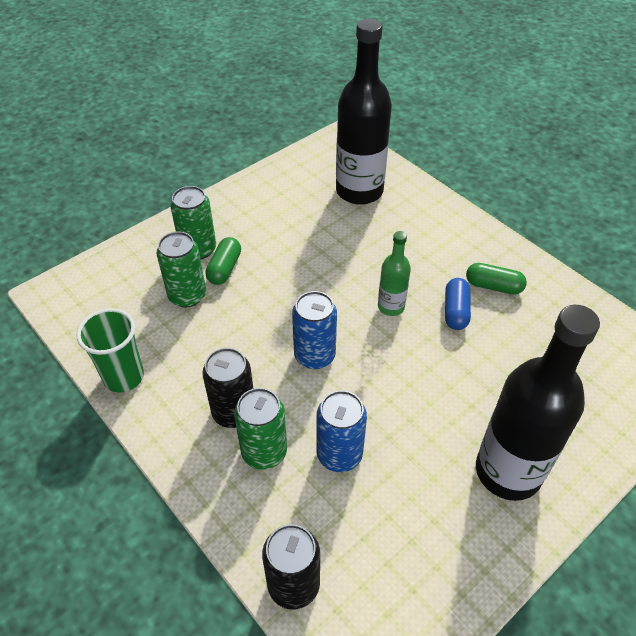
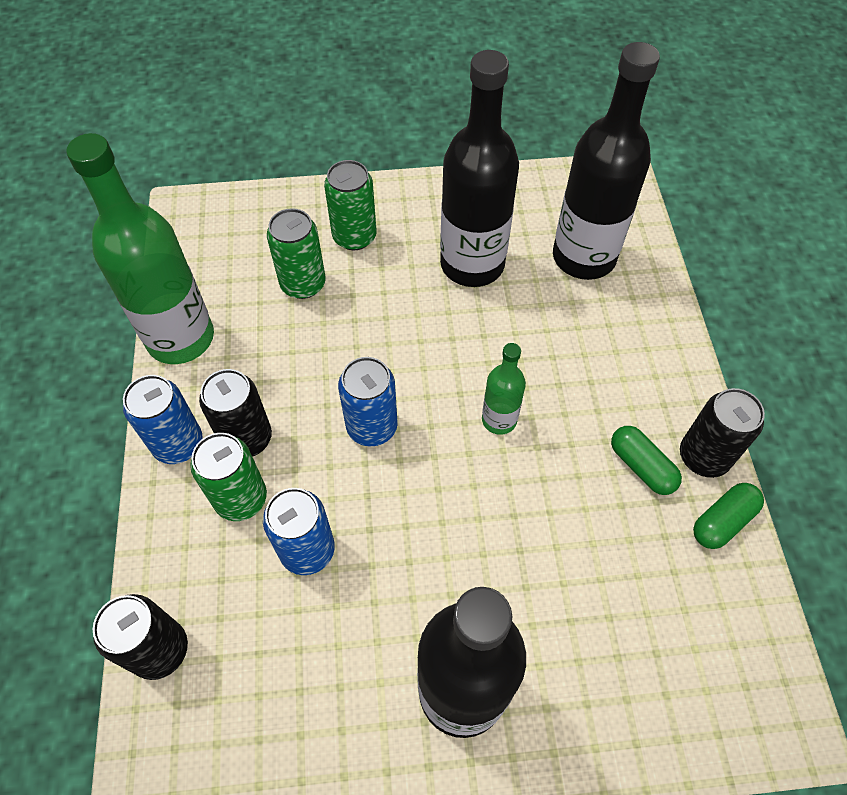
camera: 35 degrees right, 10 degrees up
(124, 377) = (180, 338): green cup -> green bottle
(185, 445) = (178, 444): none -> blue can
(224, 268) = (362, 273): green capsule -> green capsule (722, 521)
(294, 228) = (472, 264): none -> black bottle
(455, 311) = (568, 469): blue capsule -> none
(520, 262) = (703, 456): none -> black can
◇ ◇ ◇ ◇ ◇
## EXERCISE BRIEF
The expected answer is the listing above, duplicated exactly, with its pictures removed.

## TASK ANSWER
camera: 35 degrees right, 10 degrees up
(124, 377) = (180, 338): green cup -> green bottle
(185, 445) = (178, 444): none -> blue can
(224, 268) = (362, 273): green capsule -> green capsule (722, 521)
(294, 228) = (472, 264): none -> black bottle
(455, 311) = (568, 469): blue capsule -> none
(520, 262) = (703, 456): none -> black can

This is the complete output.